**TASK DATA**:
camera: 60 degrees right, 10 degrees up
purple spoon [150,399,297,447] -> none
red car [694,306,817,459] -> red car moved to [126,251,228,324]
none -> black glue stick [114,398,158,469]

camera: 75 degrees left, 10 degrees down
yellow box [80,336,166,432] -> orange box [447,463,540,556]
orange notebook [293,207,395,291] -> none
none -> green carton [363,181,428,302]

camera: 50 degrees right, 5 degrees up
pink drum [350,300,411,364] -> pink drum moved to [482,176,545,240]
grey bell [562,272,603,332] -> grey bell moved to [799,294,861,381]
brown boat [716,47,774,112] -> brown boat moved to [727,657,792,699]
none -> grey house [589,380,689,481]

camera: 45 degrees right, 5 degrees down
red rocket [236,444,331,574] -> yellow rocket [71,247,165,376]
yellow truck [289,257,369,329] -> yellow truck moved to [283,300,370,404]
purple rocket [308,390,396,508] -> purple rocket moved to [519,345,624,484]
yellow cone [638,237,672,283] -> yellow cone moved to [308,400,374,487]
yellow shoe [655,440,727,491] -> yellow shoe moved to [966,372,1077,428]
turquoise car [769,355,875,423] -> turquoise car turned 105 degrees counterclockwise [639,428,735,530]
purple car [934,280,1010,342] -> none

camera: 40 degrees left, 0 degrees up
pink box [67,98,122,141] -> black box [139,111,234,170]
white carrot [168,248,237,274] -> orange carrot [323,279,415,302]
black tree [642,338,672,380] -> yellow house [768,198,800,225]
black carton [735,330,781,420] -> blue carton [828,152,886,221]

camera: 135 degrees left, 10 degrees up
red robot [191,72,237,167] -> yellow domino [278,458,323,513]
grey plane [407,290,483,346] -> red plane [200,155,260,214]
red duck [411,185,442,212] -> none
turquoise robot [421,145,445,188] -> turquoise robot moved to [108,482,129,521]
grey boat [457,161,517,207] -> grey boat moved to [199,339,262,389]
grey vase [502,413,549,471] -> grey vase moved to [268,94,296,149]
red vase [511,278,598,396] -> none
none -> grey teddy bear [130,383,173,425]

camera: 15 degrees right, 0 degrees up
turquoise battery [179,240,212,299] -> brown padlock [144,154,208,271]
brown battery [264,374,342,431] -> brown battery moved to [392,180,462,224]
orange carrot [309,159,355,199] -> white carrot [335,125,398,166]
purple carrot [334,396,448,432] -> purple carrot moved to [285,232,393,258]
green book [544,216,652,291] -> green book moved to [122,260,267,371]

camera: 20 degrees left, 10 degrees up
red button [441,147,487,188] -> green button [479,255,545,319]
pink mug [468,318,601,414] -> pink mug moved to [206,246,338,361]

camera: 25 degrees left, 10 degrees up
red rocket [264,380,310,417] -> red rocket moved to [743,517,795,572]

**TRY IT**:
Where a line in the records above contains the string "turquoise", copy that line.

**SOLUTION**:
turquoise car [769,355,875,423] -> turquoise car turned 105 degrees counterclockwise [639,428,735,530]
turquoise robot [421,145,445,188] -> turquoise robot moved to [108,482,129,521]
turquoise battery [179,240,212,299] -> brown padlock [144,154,208,271]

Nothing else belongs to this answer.